**Records provided**
╭──

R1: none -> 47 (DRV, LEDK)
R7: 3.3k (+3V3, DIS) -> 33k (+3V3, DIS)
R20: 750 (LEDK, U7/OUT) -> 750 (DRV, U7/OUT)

╰──
╭──

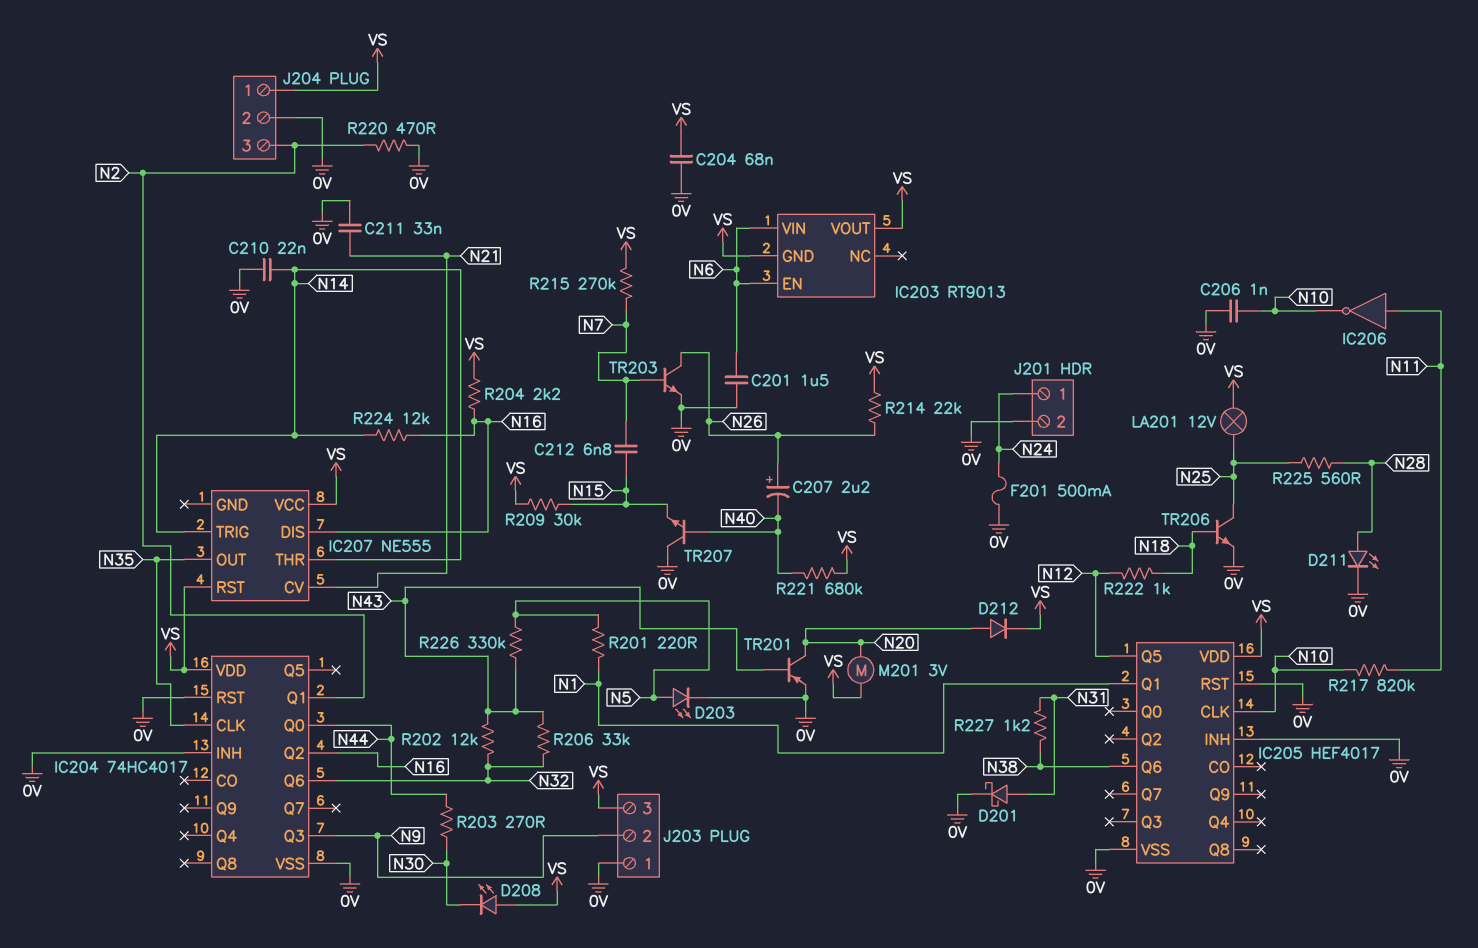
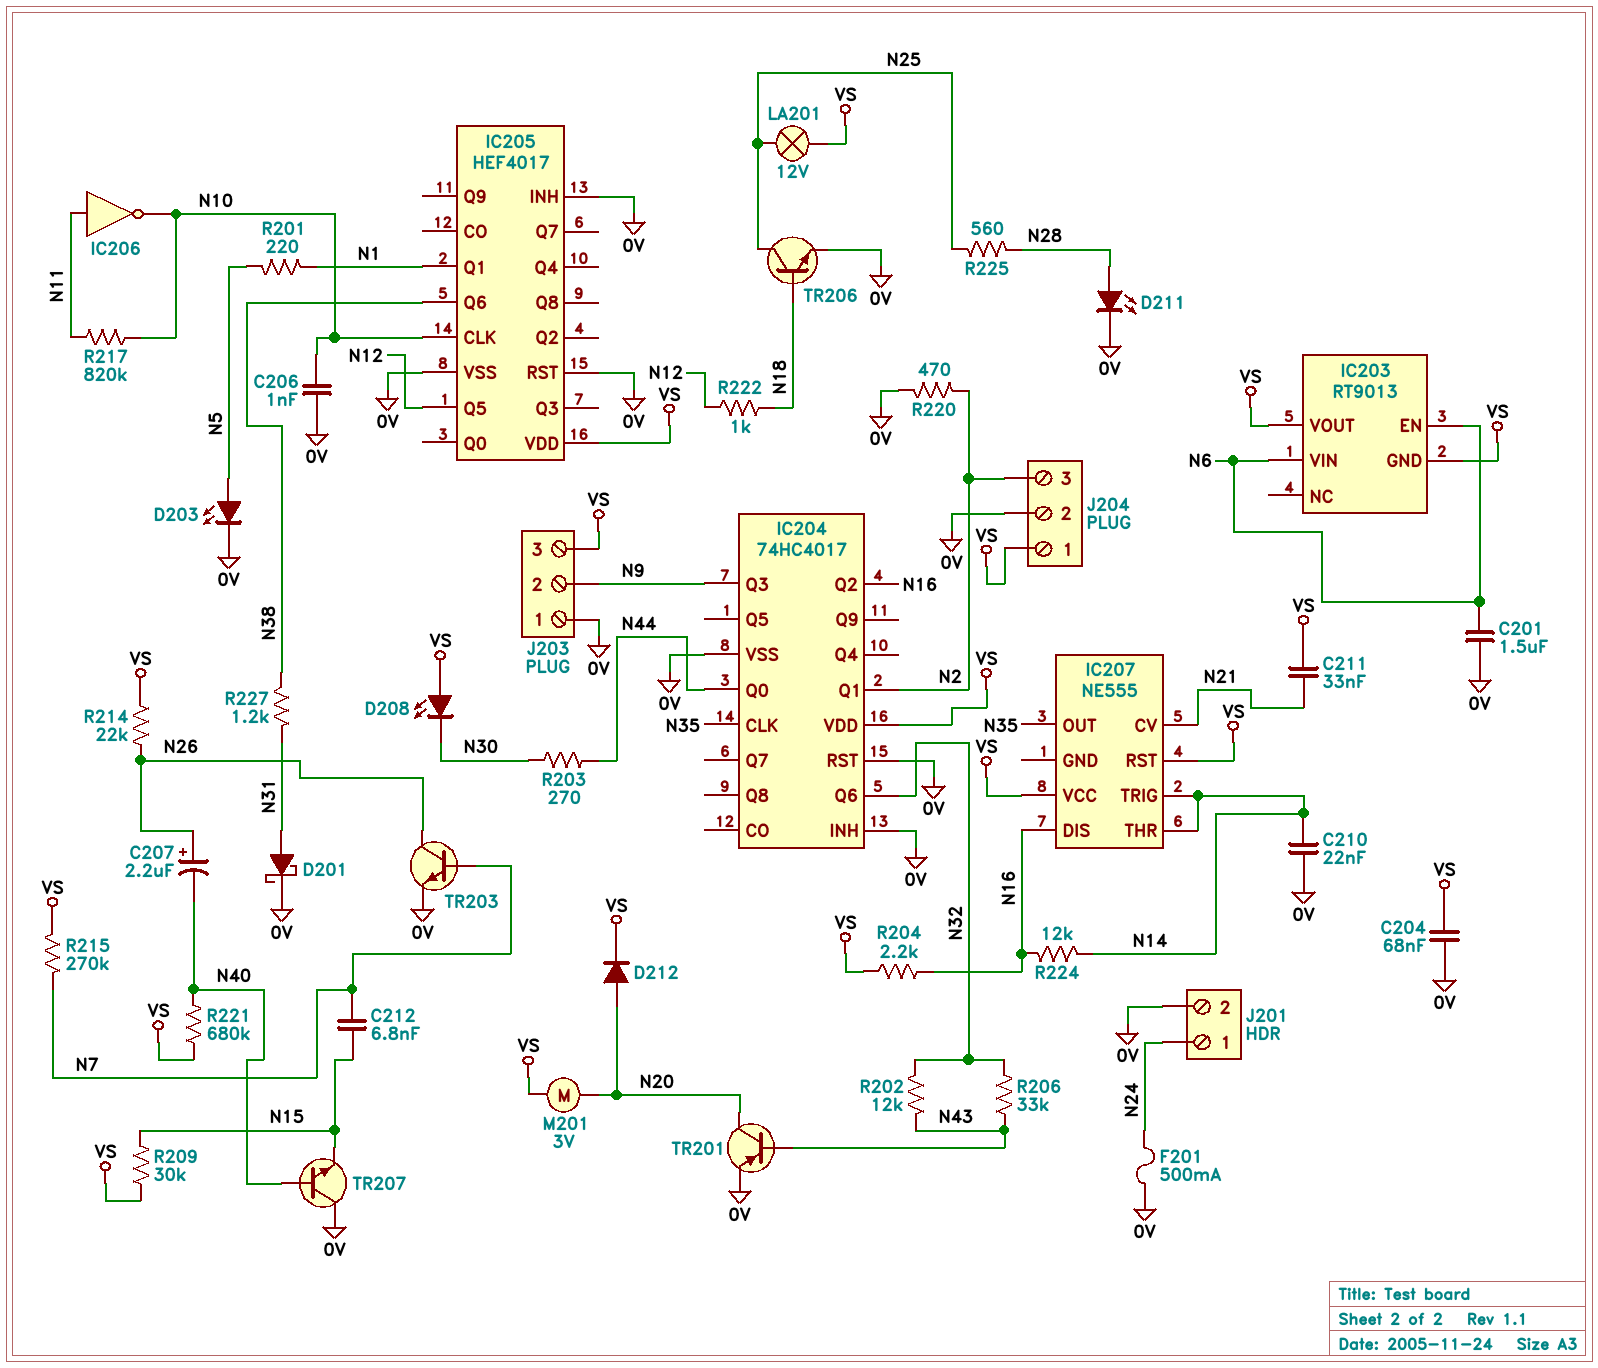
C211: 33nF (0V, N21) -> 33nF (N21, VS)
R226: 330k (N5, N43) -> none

╰──

**Directions**
Count the lines above that contain the word "LEDK", and reply with only that number.

**Solution**
2